-- Material for this exercise follows --
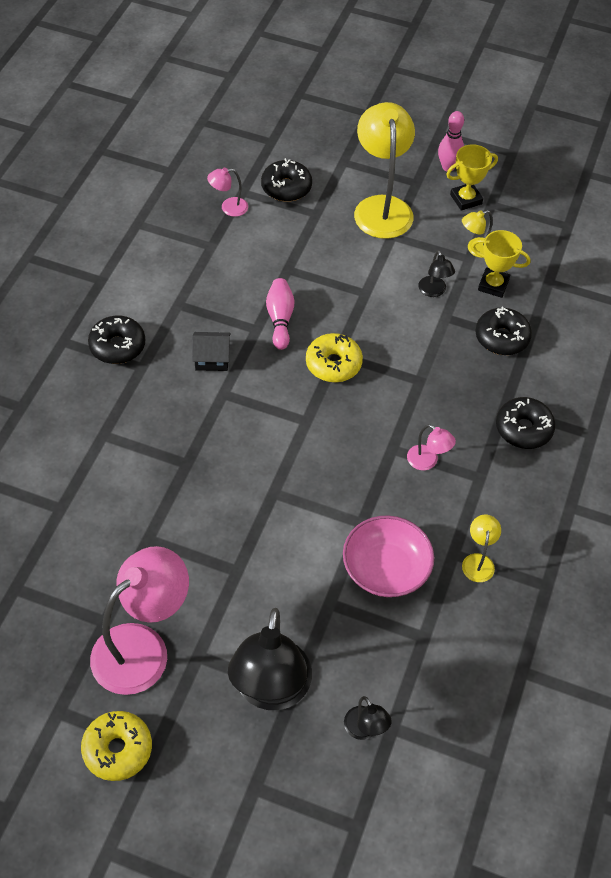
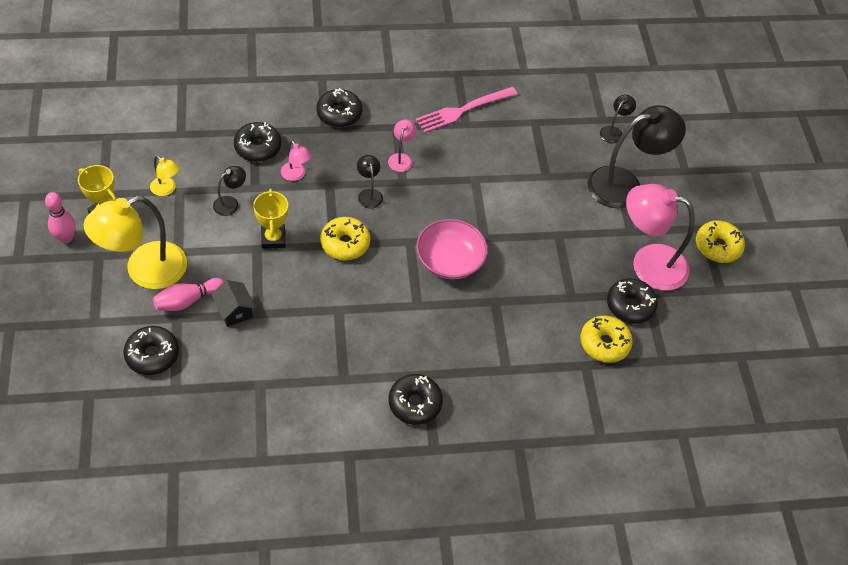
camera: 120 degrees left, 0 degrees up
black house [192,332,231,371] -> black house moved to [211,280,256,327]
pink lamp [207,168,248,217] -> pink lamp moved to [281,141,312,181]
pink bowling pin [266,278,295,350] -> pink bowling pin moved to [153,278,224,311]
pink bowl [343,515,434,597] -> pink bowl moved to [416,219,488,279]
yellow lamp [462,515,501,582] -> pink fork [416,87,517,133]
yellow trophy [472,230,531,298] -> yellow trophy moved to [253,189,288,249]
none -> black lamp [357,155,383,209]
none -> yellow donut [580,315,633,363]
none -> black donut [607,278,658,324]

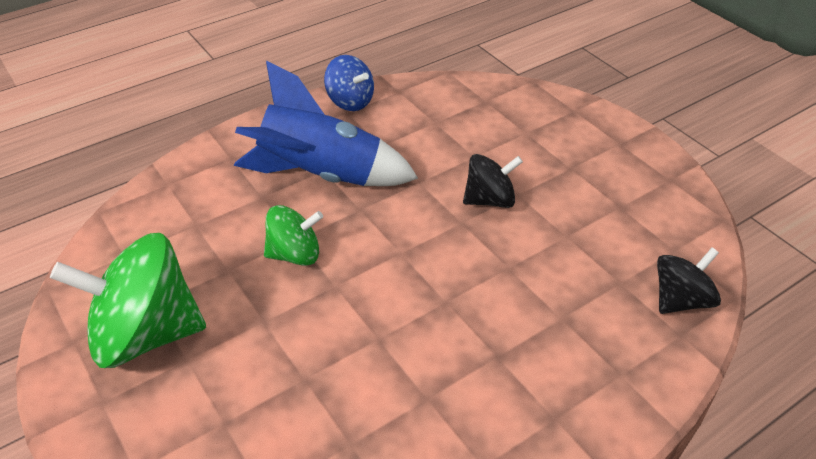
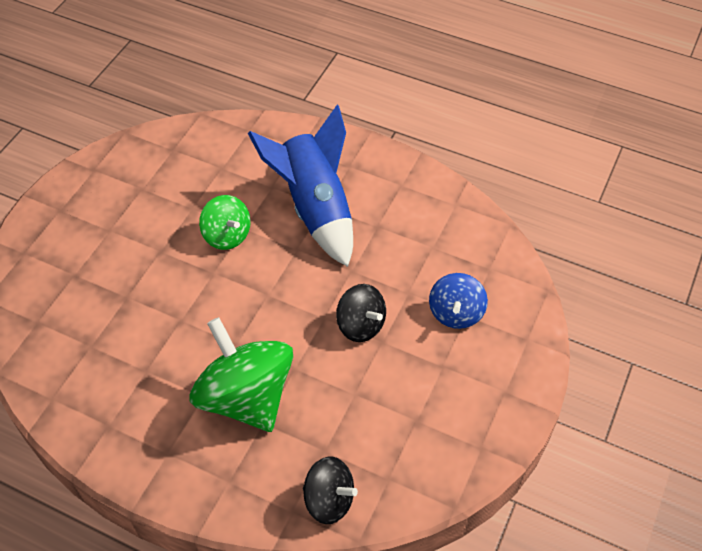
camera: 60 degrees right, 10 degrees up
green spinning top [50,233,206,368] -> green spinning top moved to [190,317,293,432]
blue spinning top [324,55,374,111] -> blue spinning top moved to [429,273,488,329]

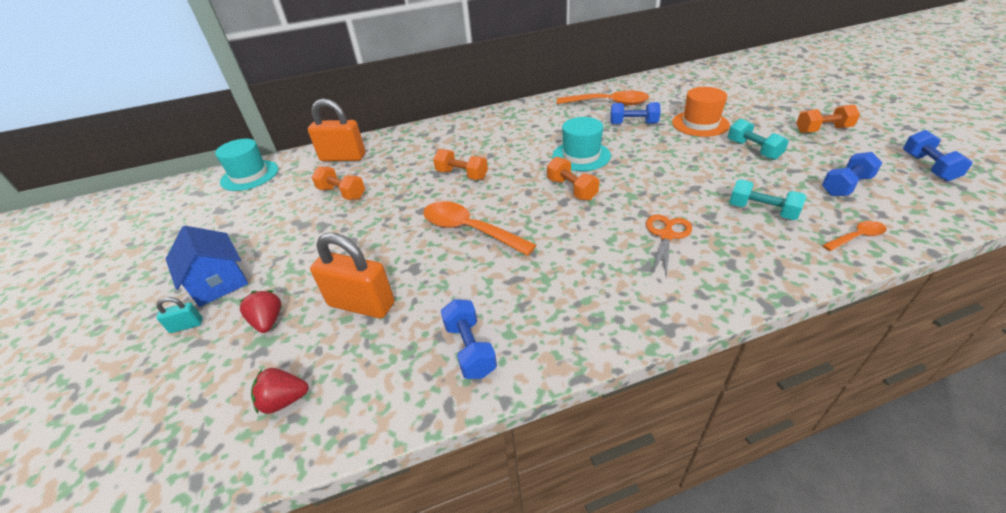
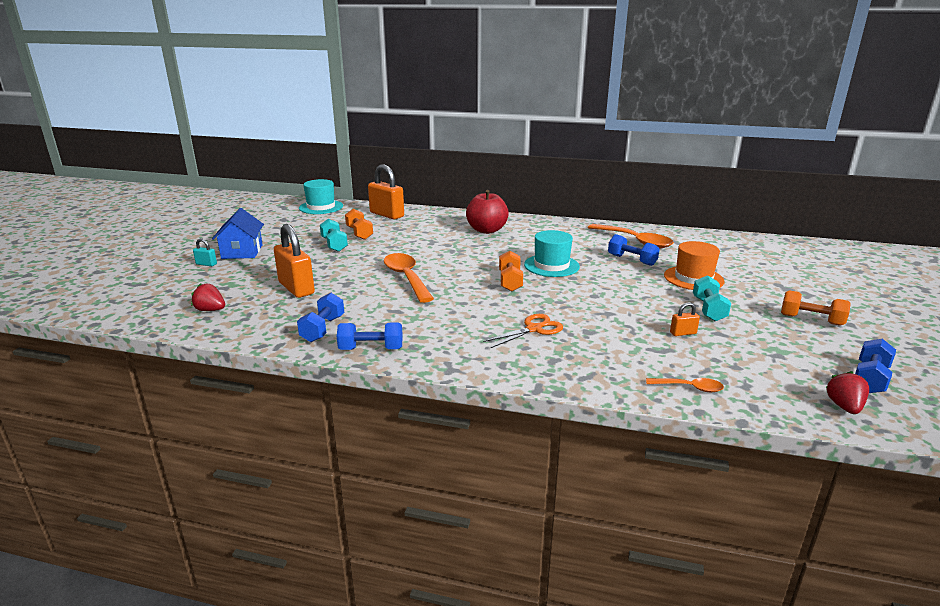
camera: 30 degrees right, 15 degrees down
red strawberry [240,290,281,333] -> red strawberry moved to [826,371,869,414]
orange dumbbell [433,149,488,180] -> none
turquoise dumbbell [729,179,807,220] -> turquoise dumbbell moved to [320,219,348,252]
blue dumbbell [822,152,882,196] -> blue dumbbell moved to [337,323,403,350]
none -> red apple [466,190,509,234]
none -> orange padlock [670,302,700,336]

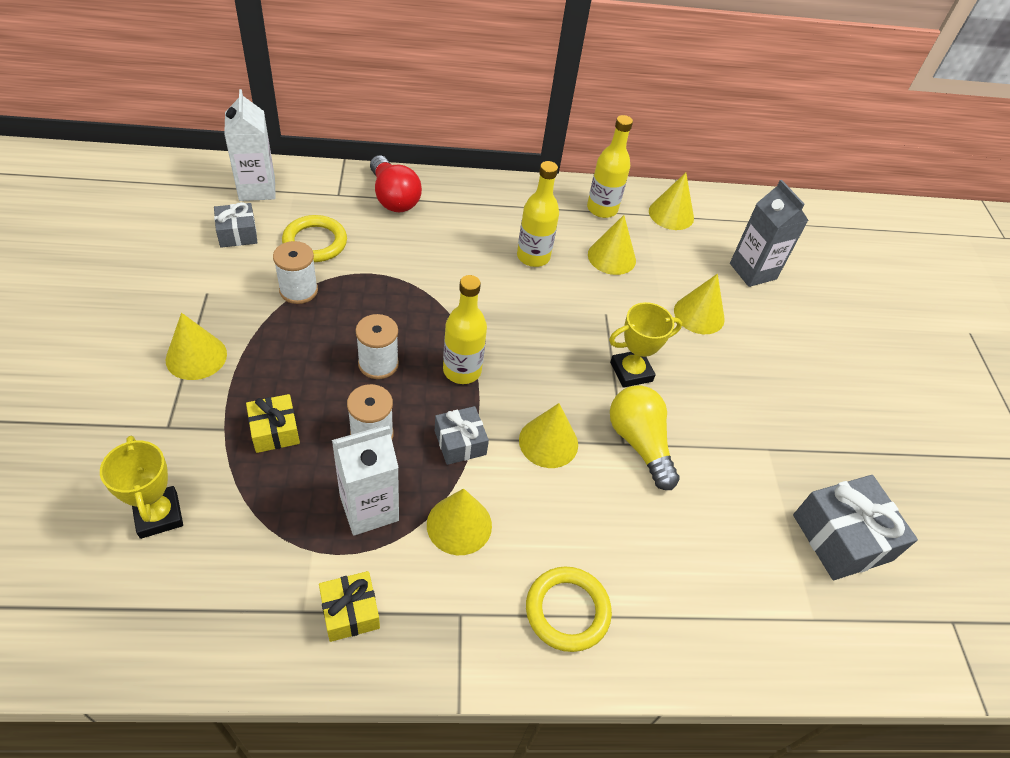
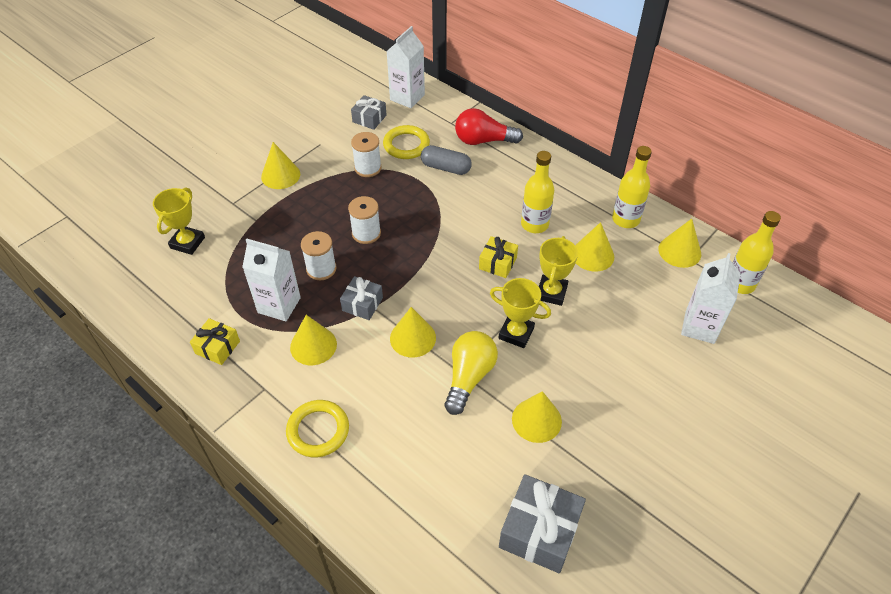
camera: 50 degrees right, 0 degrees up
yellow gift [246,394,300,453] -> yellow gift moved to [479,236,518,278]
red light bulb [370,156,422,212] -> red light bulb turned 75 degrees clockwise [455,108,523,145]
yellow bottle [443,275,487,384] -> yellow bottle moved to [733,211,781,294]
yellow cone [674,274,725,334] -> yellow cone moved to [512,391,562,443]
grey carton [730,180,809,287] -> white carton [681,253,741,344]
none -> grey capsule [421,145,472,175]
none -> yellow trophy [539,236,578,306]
-- Material for this exercise concluded --
_Work instruction_. Reproduce each line of the entries in which the word "degrees" is found.

_Reply to the task_.
camera: 120 degrees left, 0 degrees up
camera: 60 degrees right, 10 degrees up
camera: 30 degrees right, 15 degrees down
camera: 50 degrees right, 0 degrees up
red light bulb [370,156,422,212] -> red light bulb turned 75 degrees clockwise [455,108,523,145]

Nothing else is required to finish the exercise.